### What this task involves
Which lines of the entries contain the string "watering"? Please find them and copy them.

Before-and-after object lists

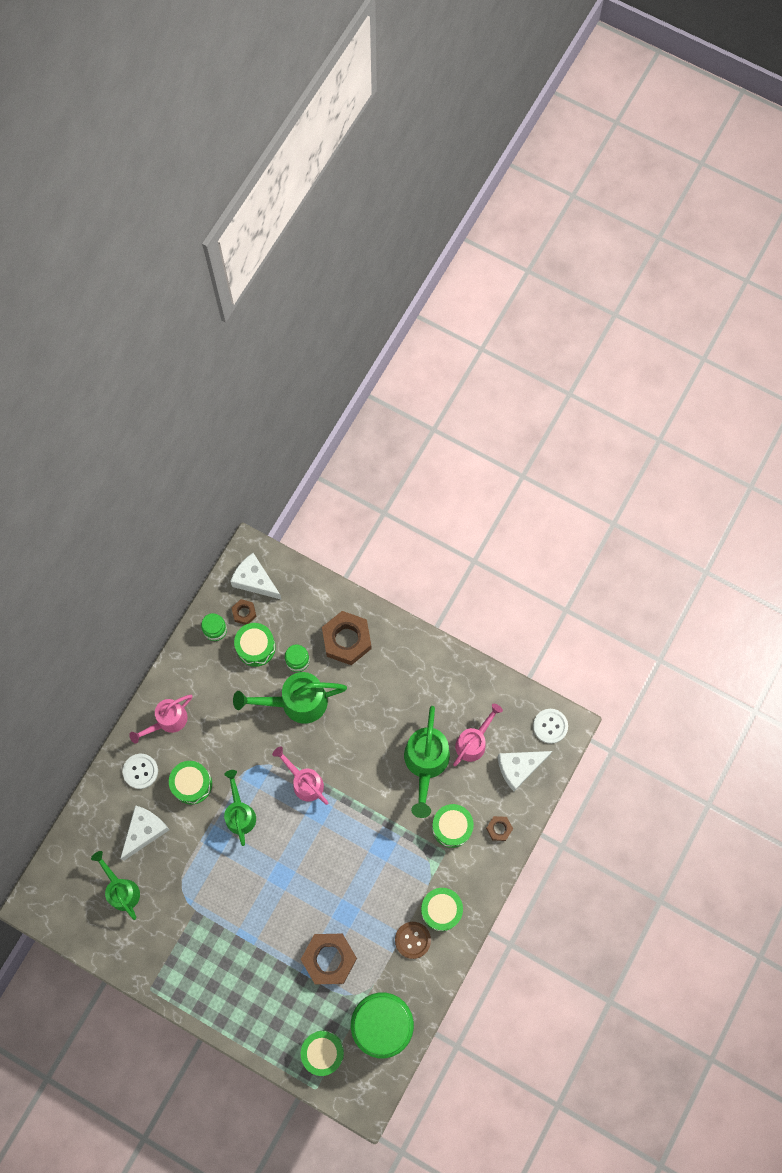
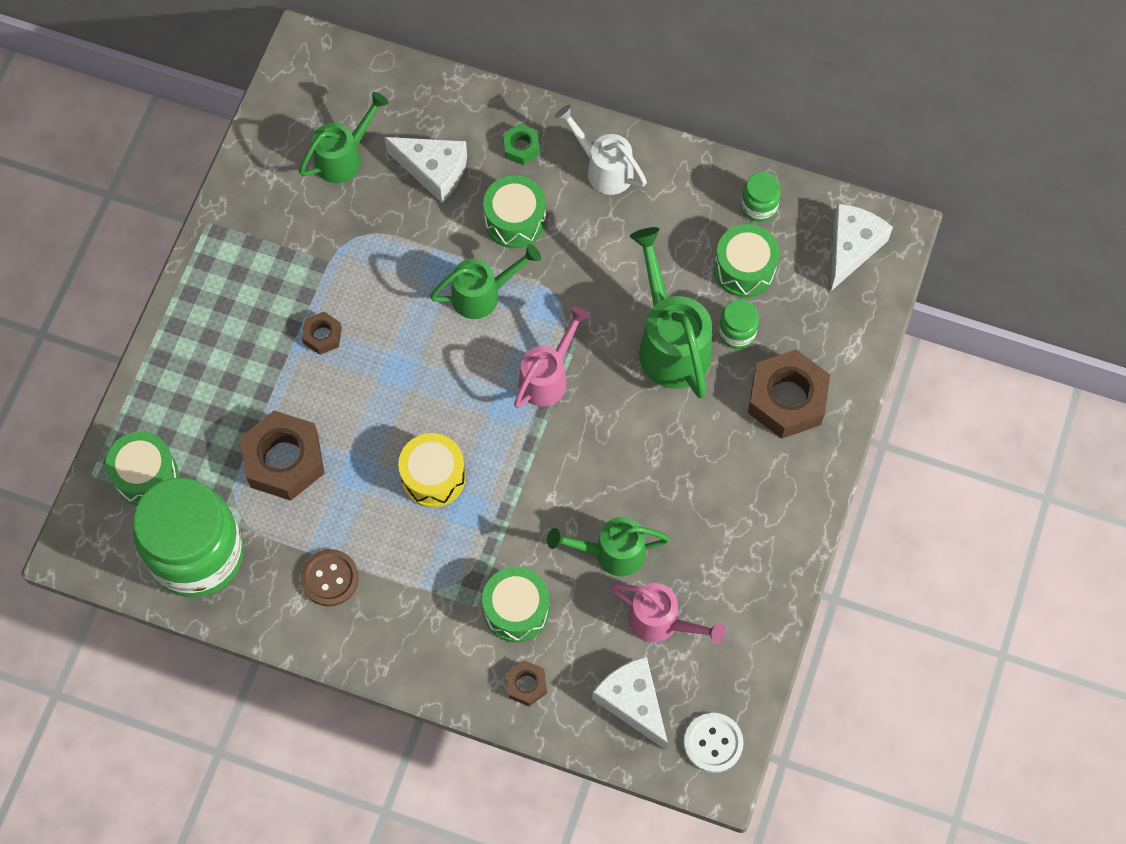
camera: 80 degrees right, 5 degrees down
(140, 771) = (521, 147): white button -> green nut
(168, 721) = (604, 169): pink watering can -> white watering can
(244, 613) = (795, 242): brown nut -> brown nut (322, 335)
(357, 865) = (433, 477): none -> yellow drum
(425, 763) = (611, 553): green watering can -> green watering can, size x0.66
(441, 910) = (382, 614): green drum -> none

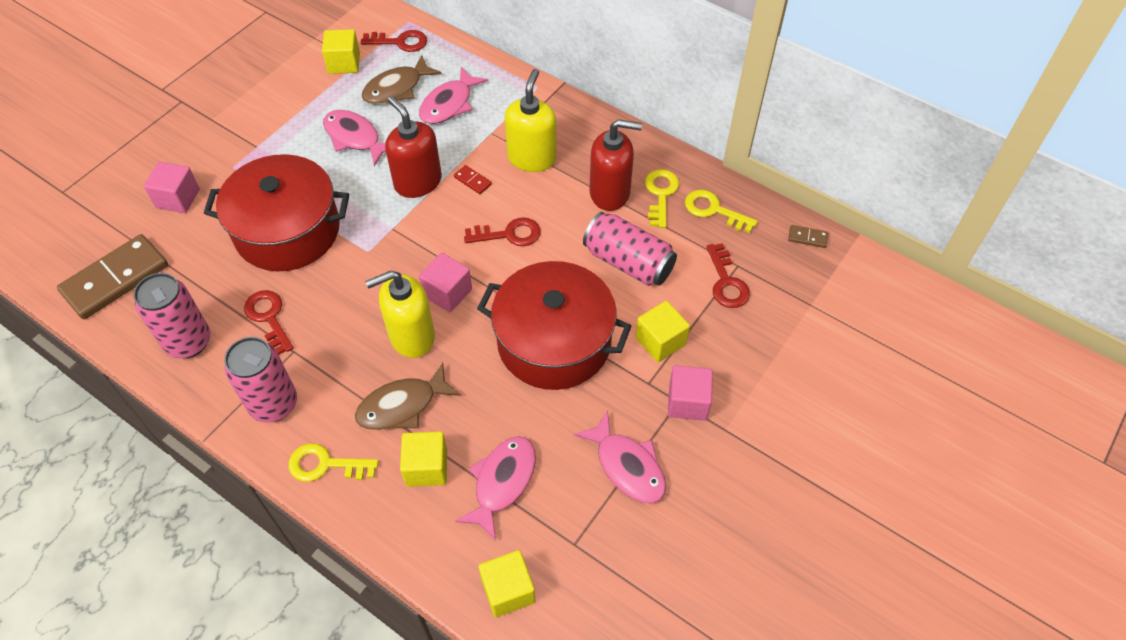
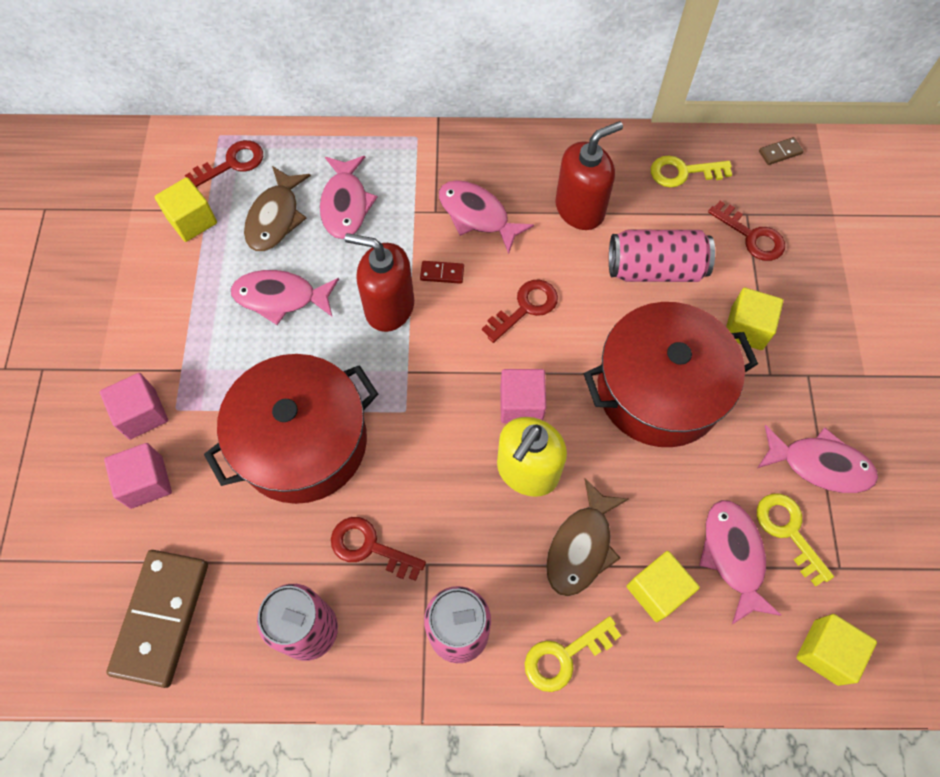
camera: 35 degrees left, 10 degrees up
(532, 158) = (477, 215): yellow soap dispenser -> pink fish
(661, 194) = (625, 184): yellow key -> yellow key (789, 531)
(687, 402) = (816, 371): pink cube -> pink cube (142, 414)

--

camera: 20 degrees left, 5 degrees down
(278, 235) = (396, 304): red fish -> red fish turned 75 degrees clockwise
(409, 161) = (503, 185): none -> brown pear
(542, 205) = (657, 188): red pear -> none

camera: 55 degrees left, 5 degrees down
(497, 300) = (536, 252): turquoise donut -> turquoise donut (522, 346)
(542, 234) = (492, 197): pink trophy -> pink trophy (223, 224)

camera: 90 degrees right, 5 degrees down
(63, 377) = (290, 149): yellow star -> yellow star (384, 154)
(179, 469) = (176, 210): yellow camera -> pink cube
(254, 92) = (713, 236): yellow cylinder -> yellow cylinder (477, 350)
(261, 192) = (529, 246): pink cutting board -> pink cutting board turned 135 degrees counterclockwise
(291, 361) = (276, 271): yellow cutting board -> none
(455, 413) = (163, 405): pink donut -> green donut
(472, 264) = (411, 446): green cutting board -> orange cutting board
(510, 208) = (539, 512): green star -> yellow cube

### Result of this task
(168, 721) = (604, 169): pink watering can -> white watering can
(425, 763) = (611, 553): green watering can -> green watering can, size x0.66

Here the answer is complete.